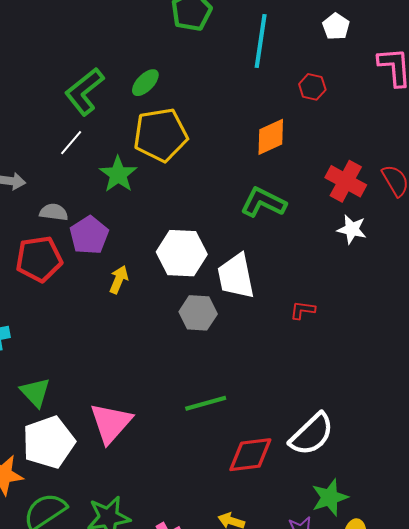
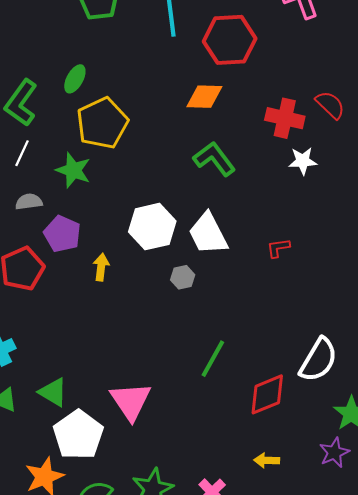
red hexagon: (312, 87) -> (230, 40), size x2.0
orange diamond: (271, 137) -> (204, 97), turned 42
green L-shape: (263, 202) -> (214, 159), turned 42
gray semicircle: (54, 212) -> (29, 202), moved
gray hexagon: (198, 313) -> (183, 277), size x0.7
green line: (206, 403) -> (213, 359), turned -30

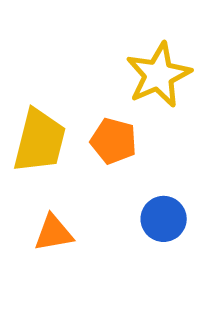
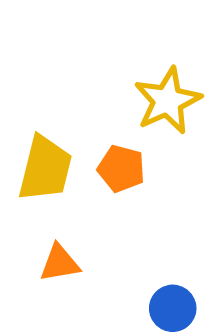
blue circle: (164, 219) -> (173, 308), moved

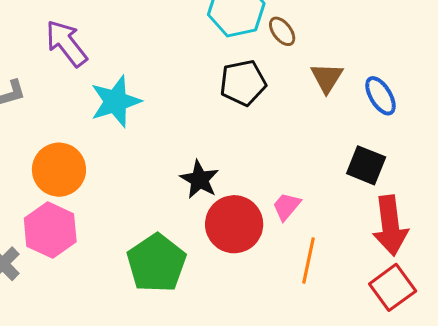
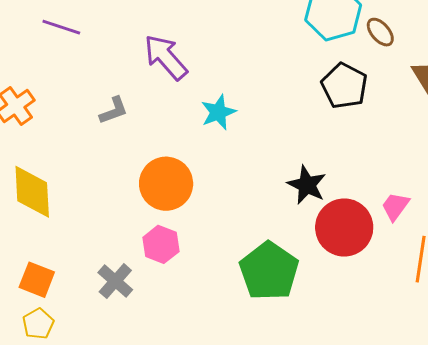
black pentagon: (243, 83) -> (344, 86), turned -30
cyan star: (116, 101) -> (218, 112), size x0.7
pink hexagon: (50, 230) -> (161, 244), size x0.7

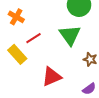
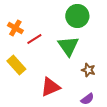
red line: (33, 38) -> (34, 39), moved

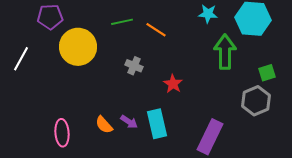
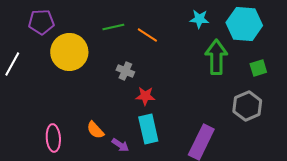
green square: (267, 73) -> (258, 68), moved
red star: (173, 84) -> (145, 96), moved, turned -30
purple arrow: (129, 122) -> (120, 145), moved

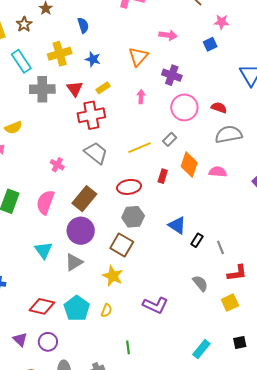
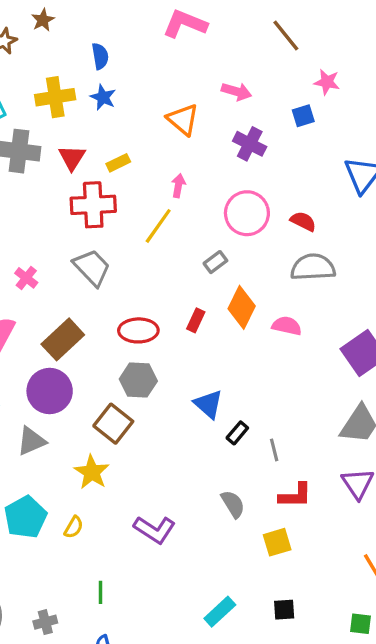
orange triangle: (138, 57) -> (183, 120), turned -40
blue star: (93, 59) -> (103, 97), moved
purple cross: (172, 75) -> (250, 144), moved
yellow line: (140, 148) -> (158, 226), moved, turned -40

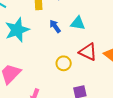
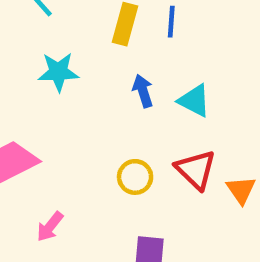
cyan star: (17, 30) -> (58, 72), size x0.7

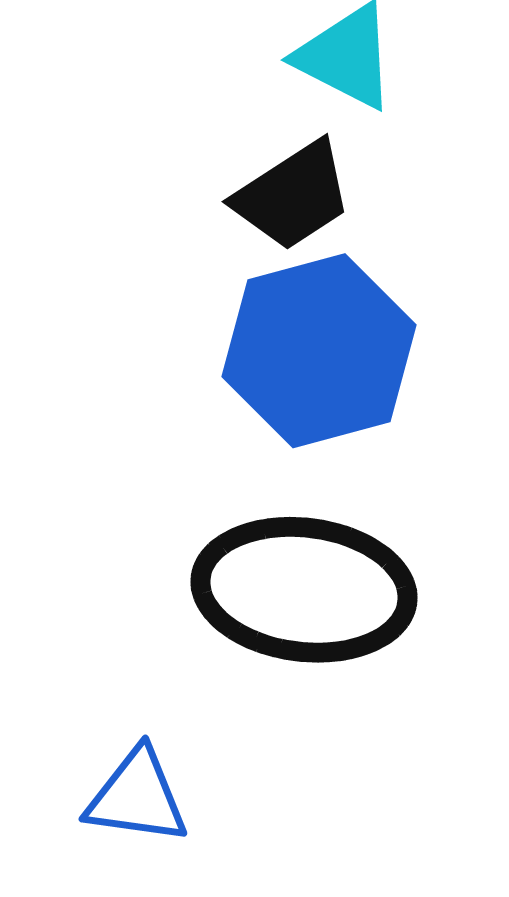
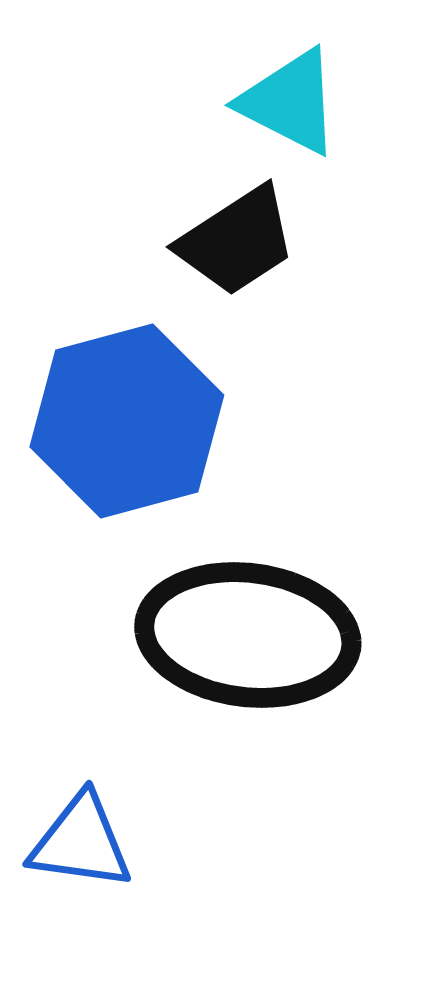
· · · · ·
» Task details: Every record should be duplicated exactly, though any picture in it must be left out.

» Answer:
red hexagon: (312, 87) -> (230, 40), size x2.0
orange diamond: (271, 137) -> (204, 97), turned 42
green L-shape: (263, 202) -> (214, 159), turned 42
gray semicircle: (54, 212) -> (29, 202), moved
gray hexagon: (198, 313) -> (183, 277), size x0.7
green line: (206, 403) -> (213, 359), turned -30

blue circle: (164, 219) -> (173, 308), moved

black pentagon: (243, 83) -> (344, 86), turned -30
cyan star: (116, 101) -> (218, 112), size x0.7
pink hexagon: (50, 230) -> (161, 244), size x0.7

red line: (33, 38) -> (34, 39), moved

green square: (267, 73) -> (258, 68), moved
red star: (173, 84) -> (145, 96), moved, turned -30
purple arrow: (129, 122) -> (120, 145), moved

orange triangle: (138, 57) -> (183, 120), turned -40
blue star: (93, 59) -> (103, 97), moved
purple cross: (172, 75) -> (250, 144), moved
yellow line: (140, 148) -> (158, 226), moved, turned -40

cyan star: (17, 30) -> (58, 72), size x0.7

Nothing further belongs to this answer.